◆ **Required action**
In the copy, leave out the pictures and repeat all records exactly.

(Beginning of Data for analysis)

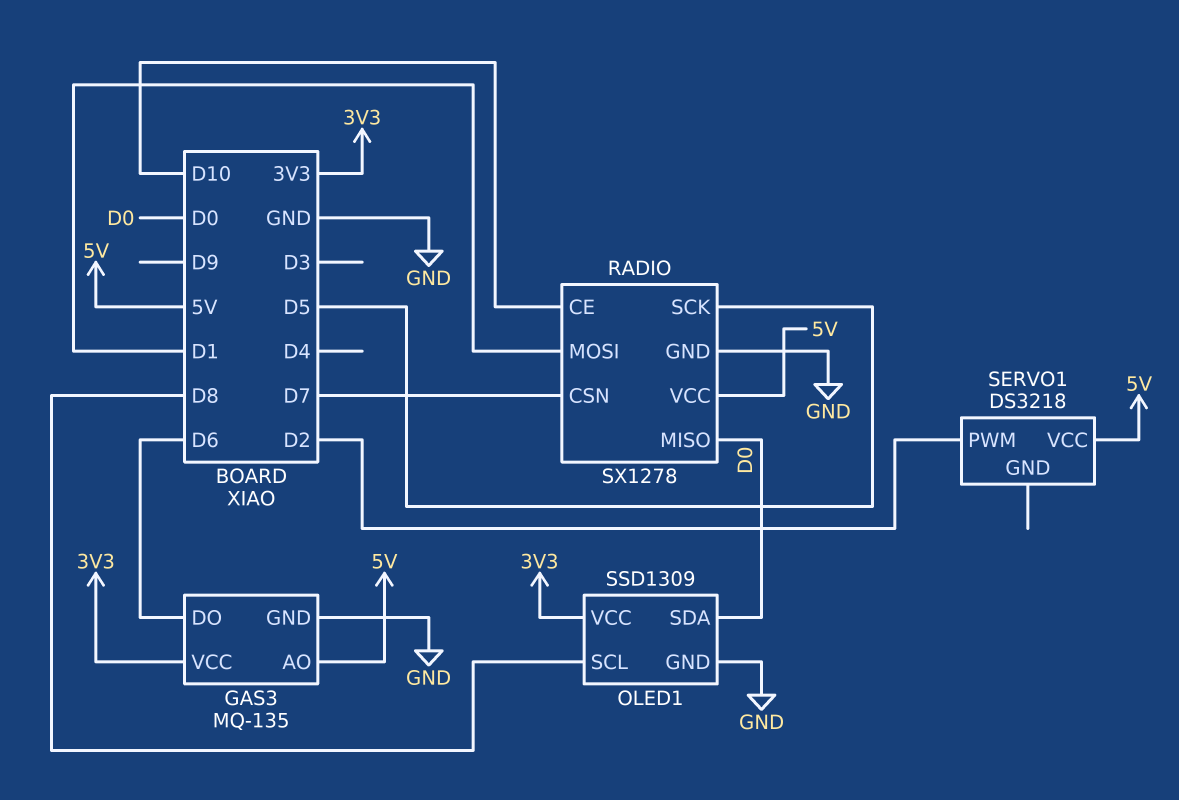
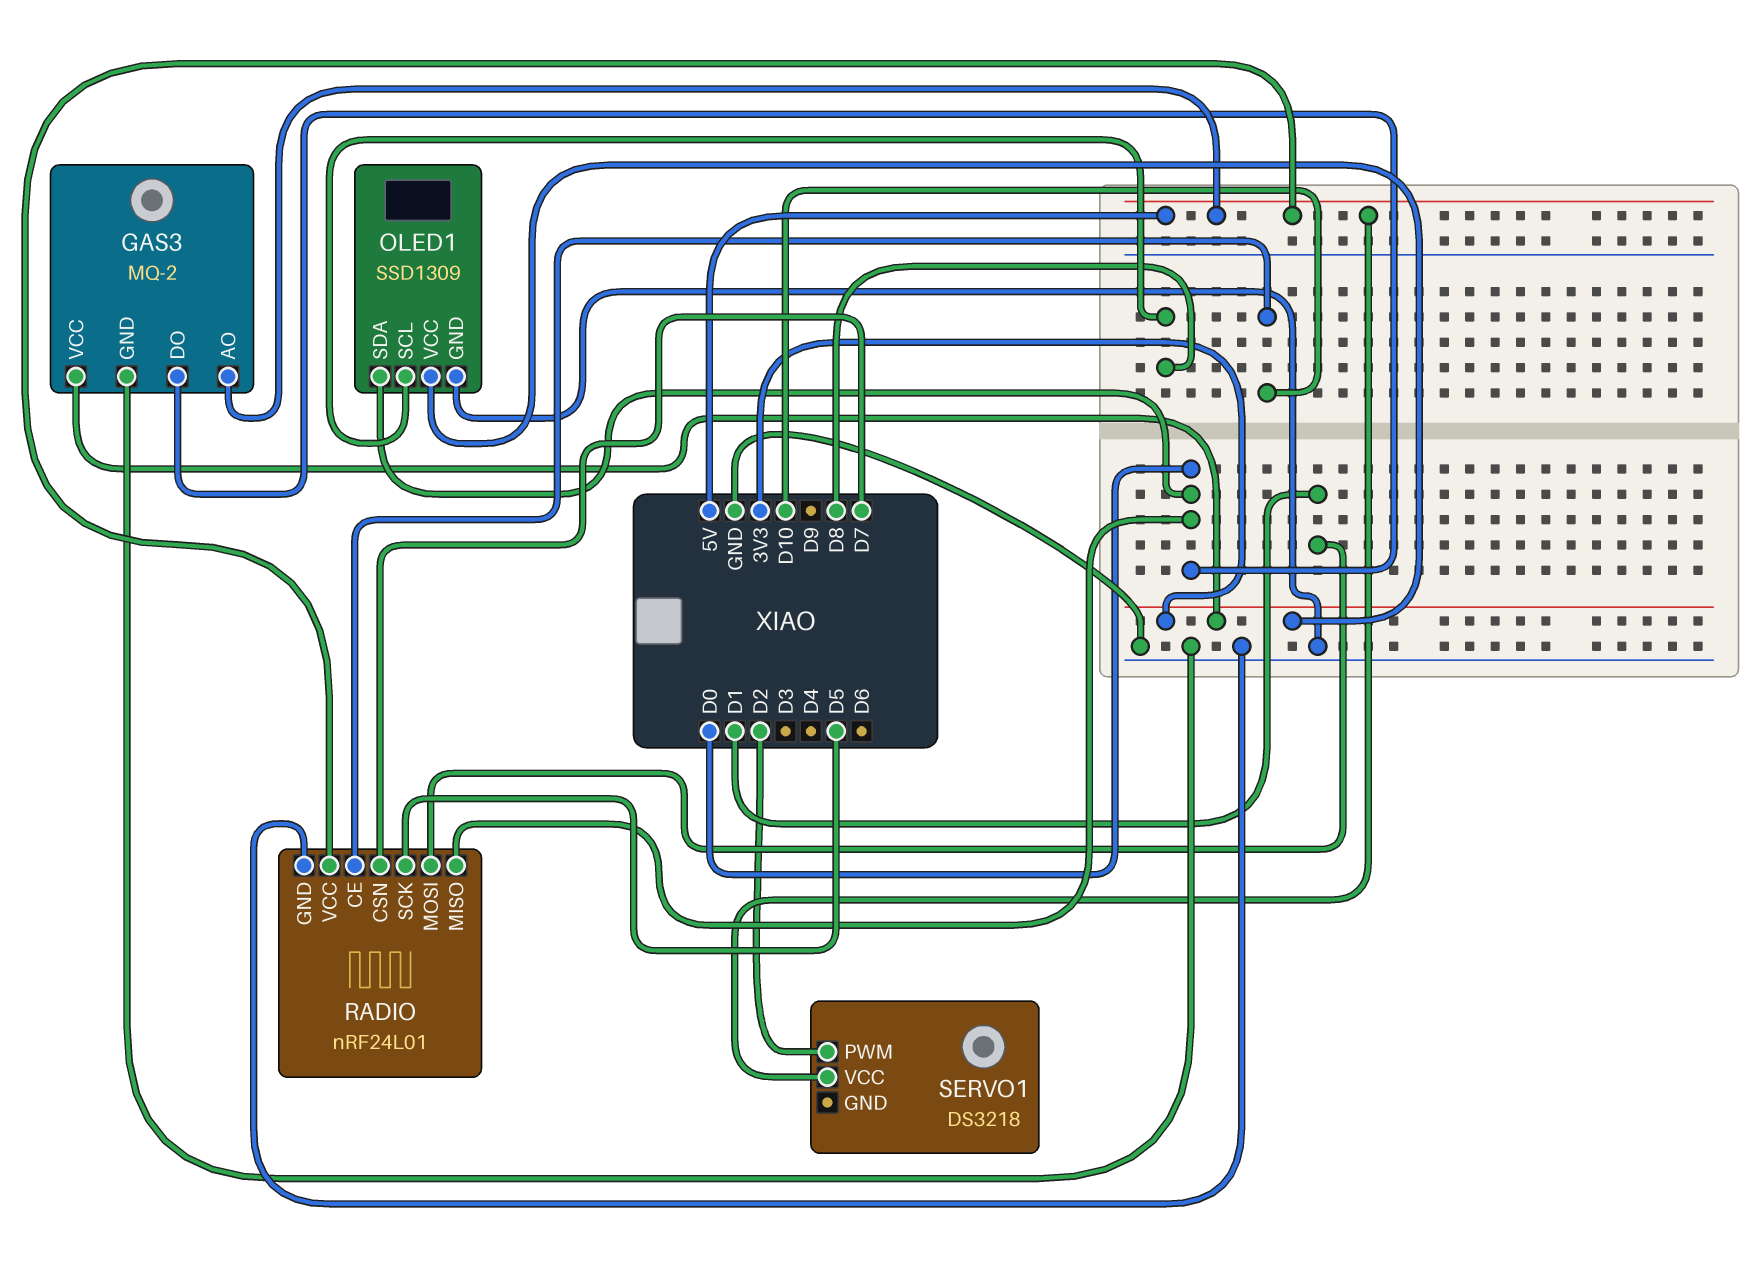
GAS3: MQ-135 -> MQ-2
GAS3 pin DO: D6 -> D0
RADIO: SX1278 -> nRF24L01

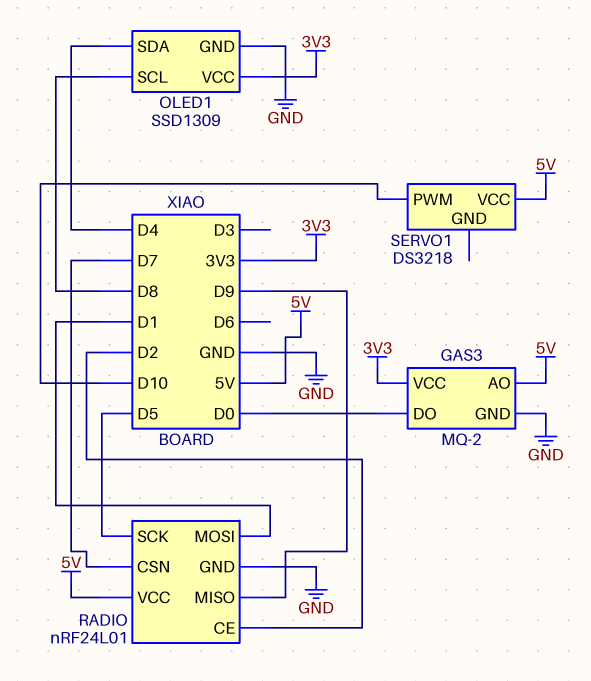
OLED1 pin SDA: D0 -> D4
RADIO pin CE: D10 -> D2
RADIO pin MISO: D0 -> D9
SERVO1 pin PWM: D2 -> D10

(End of Data for analysis)

◆ **Solution to the problem**
GAS3: MQ-135 -> MQ-2
GAS3 pin DO: D6 -> D0
RADIO: SX1278 -> nRF24L01

OLED1 pin SDA: D0 -> D4
RADIO pin CE: D10 -> D2
RADIO pin MISO: D0 -> D9
SERVO1 pin PWM: D2 -> D10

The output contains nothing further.